* [EXERCISE OBJECTIVE]
Your output should be an exact copy of the records, with no pictures in it.
---*---
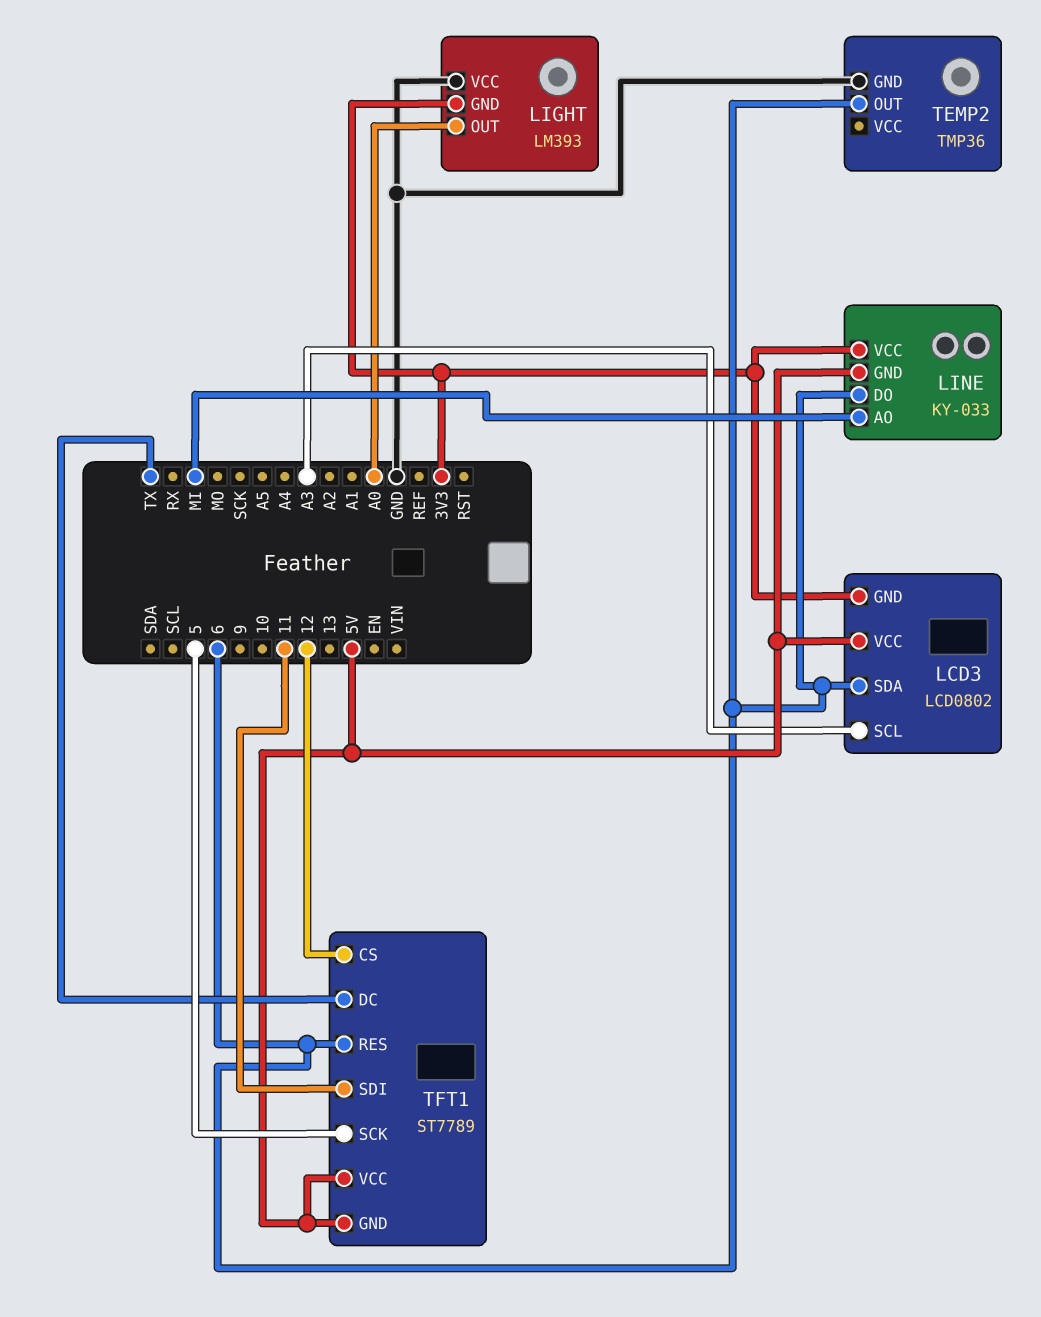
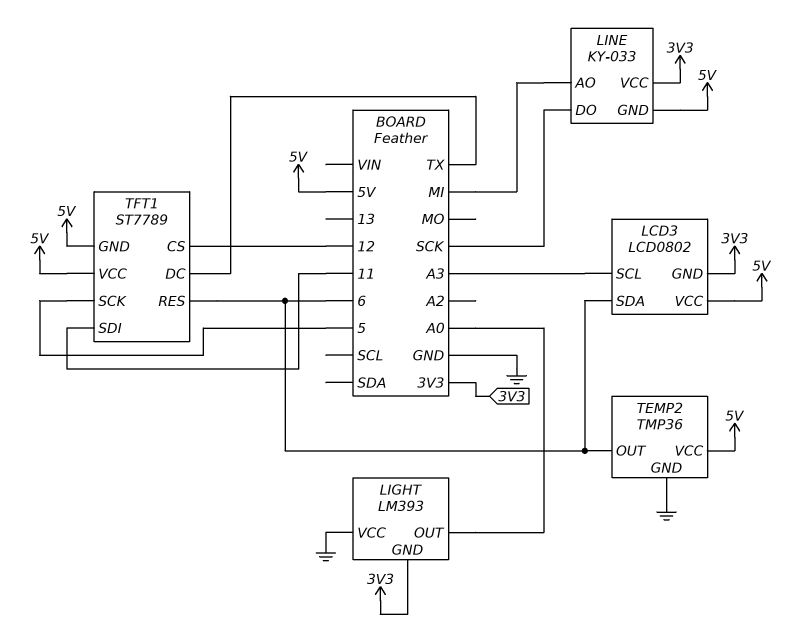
LINE pin DO: 6 -> SCK
TEMP2 pin VCC: none -> 5V

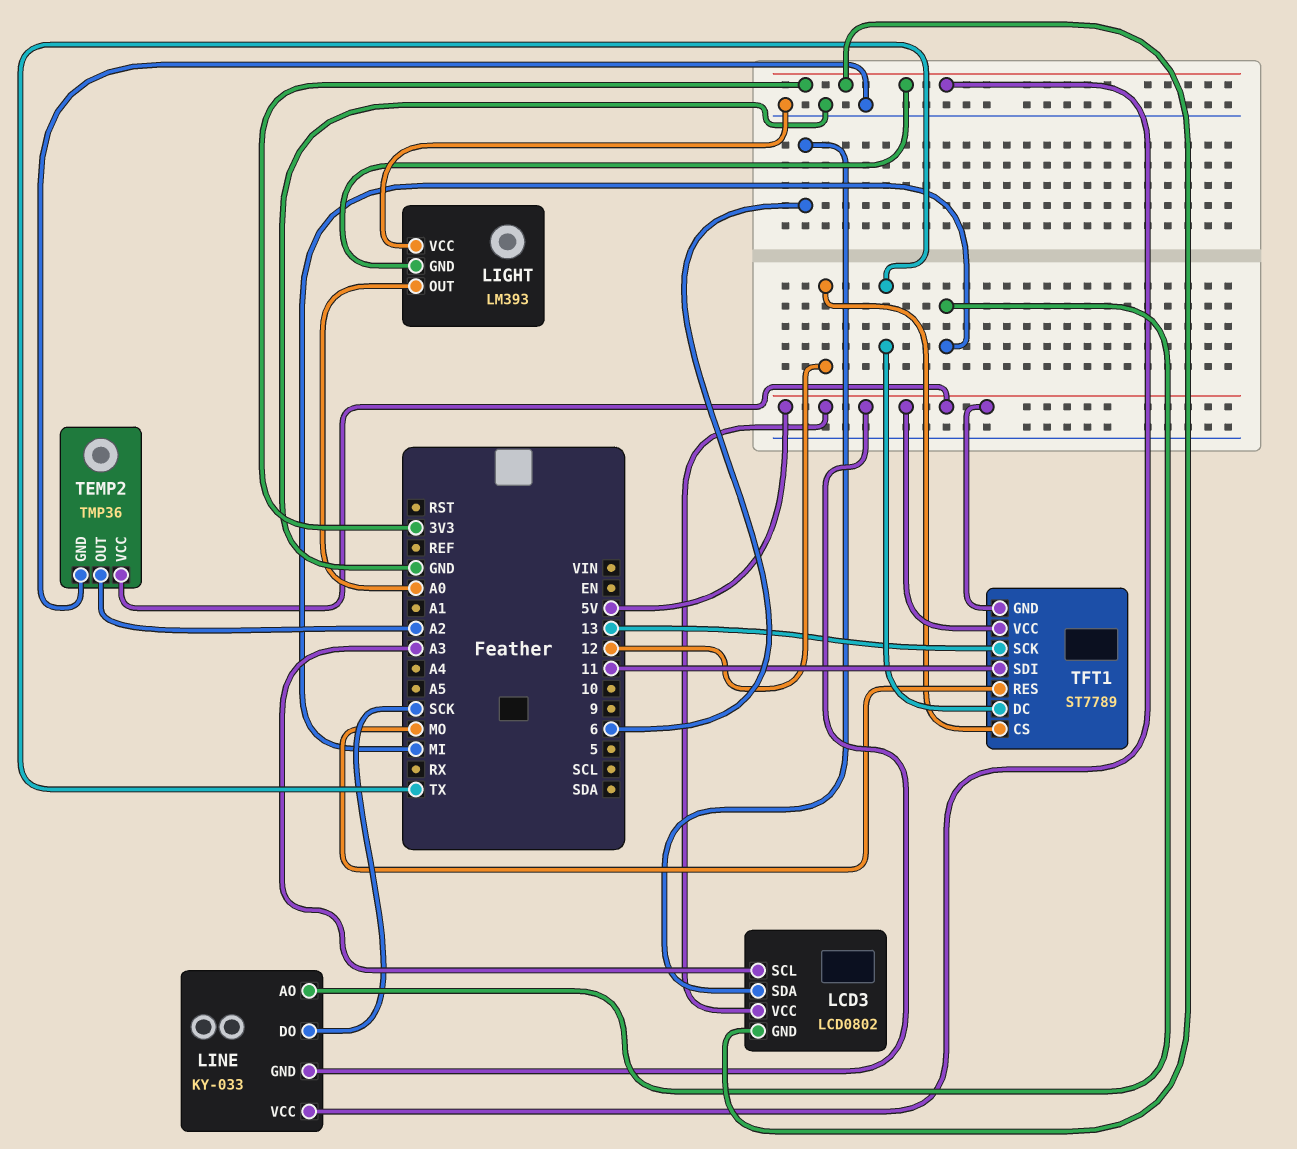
TEMP2 pin OUT: 6 -> A2
TFT1 pin RES: 6 -> MO
TFT1 pin SCK: 5 -> 13

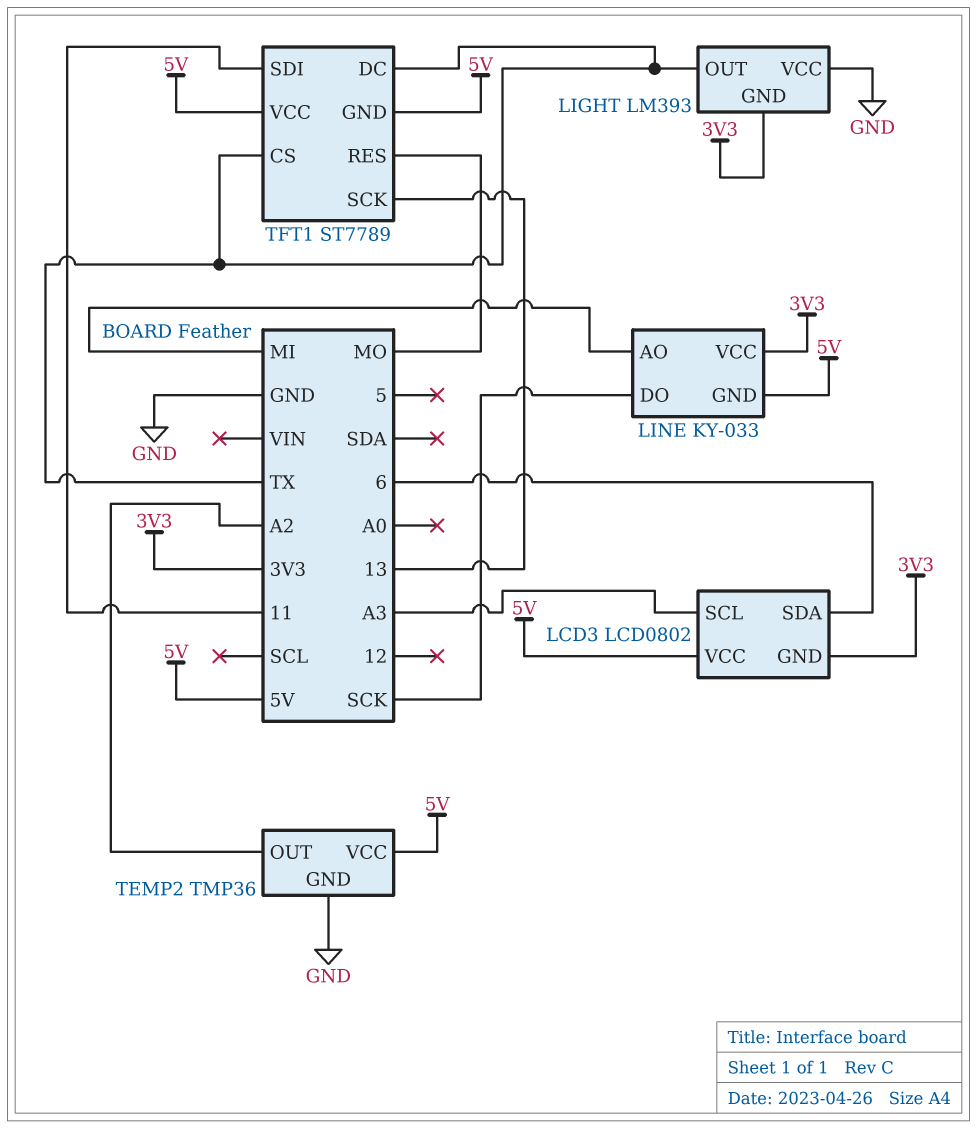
LIGHT pin OUT: A0 -> TX
TFT1 pin CS: 12 -> TX

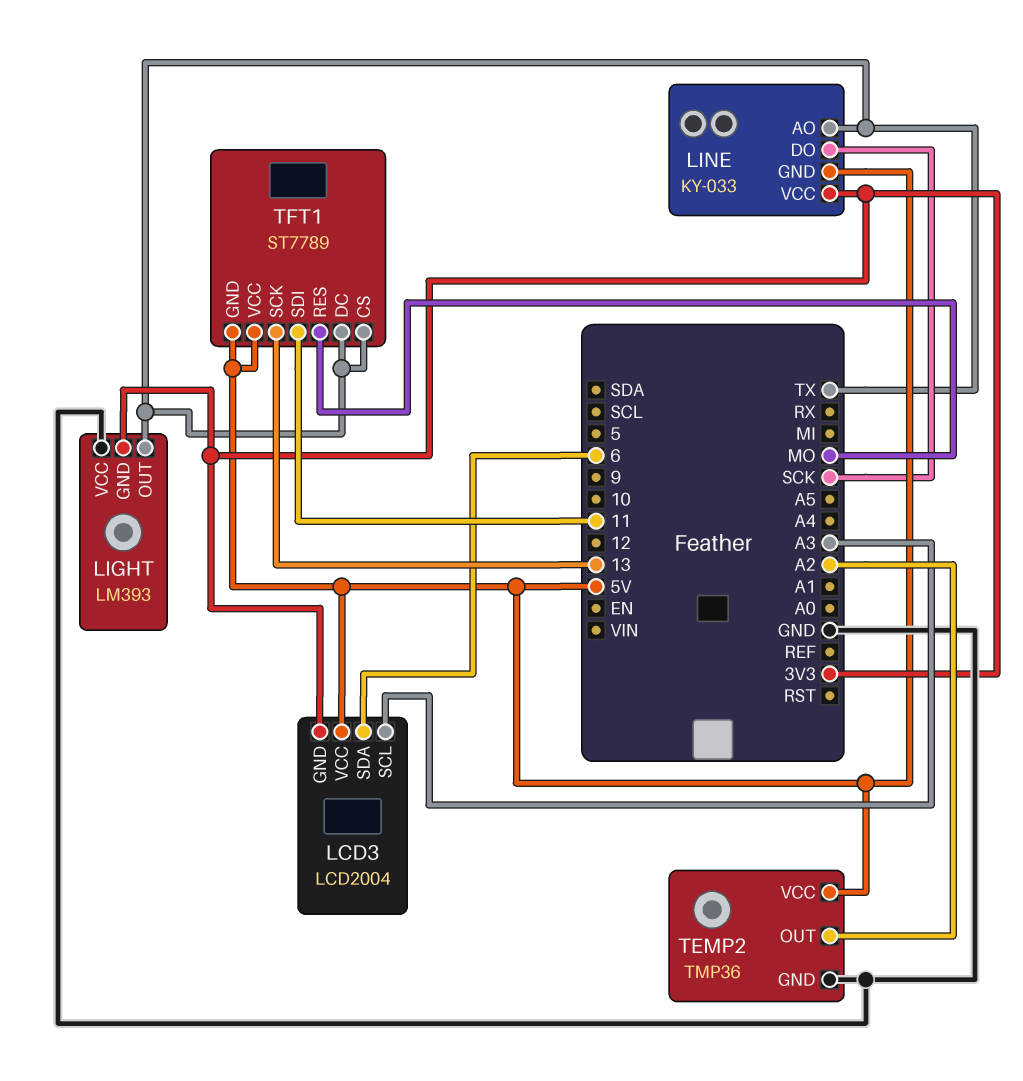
LCD3: LCD0802 -> LCD2004
LINE pin AO: MI -> TX

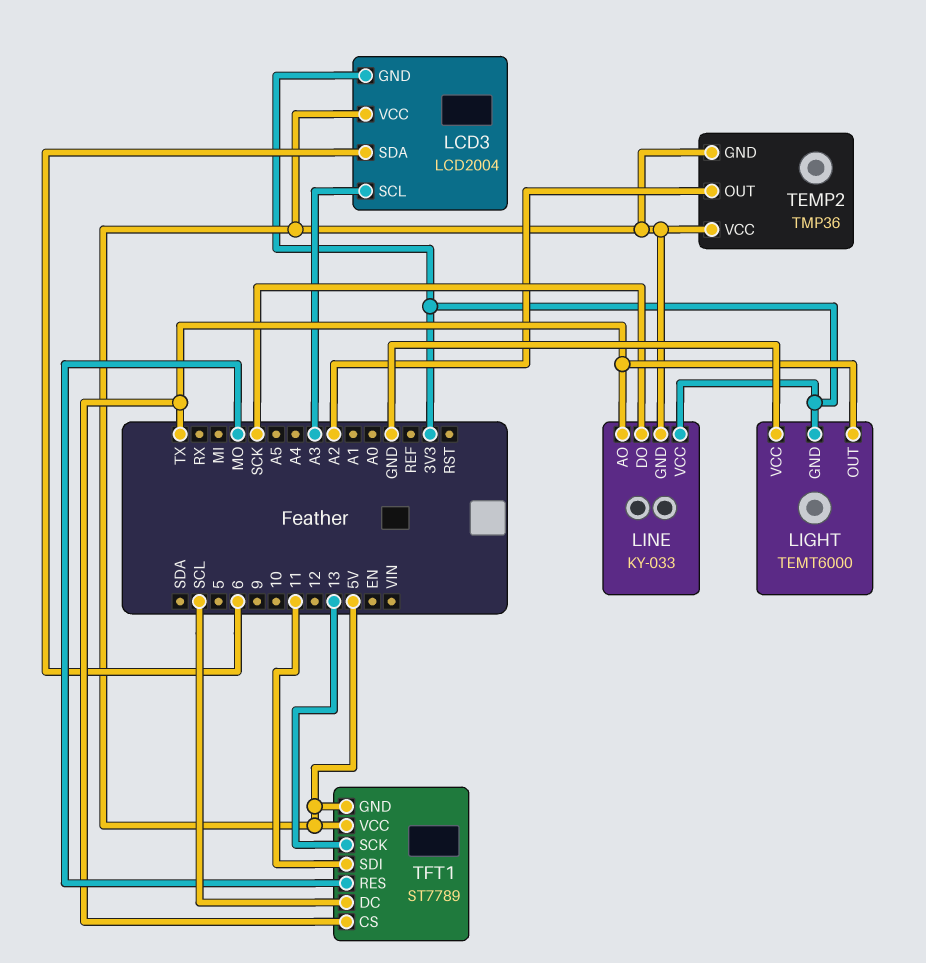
LIGHT: LM393 -> TEMT6000
TEMP2 pin GND: GND -> 5V
TFT1 pin DC: TX -> SCL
---*---
* [SOLVED EXERCISE]
LINE pin DO: 6 -> SCK
TEMP2 pin VCC: none -> 5V

TEMP2 pin OUT: 6 -> A2
TFT1 pin RES: 6 -> MO
TFT1 pin SCK: 5 -> 13

LIGHT pin OUT: A0 -> TX
TFT1 pin CS: 12 -> TX

LCD3: LCD0802 -> LCD2004
LINE pin AO: MI -> TX

LIGHT: LM393 -> TEMT6000
TEMP2 pin GND: GND -> 5V
TFT1 pin DC: TX -> SCL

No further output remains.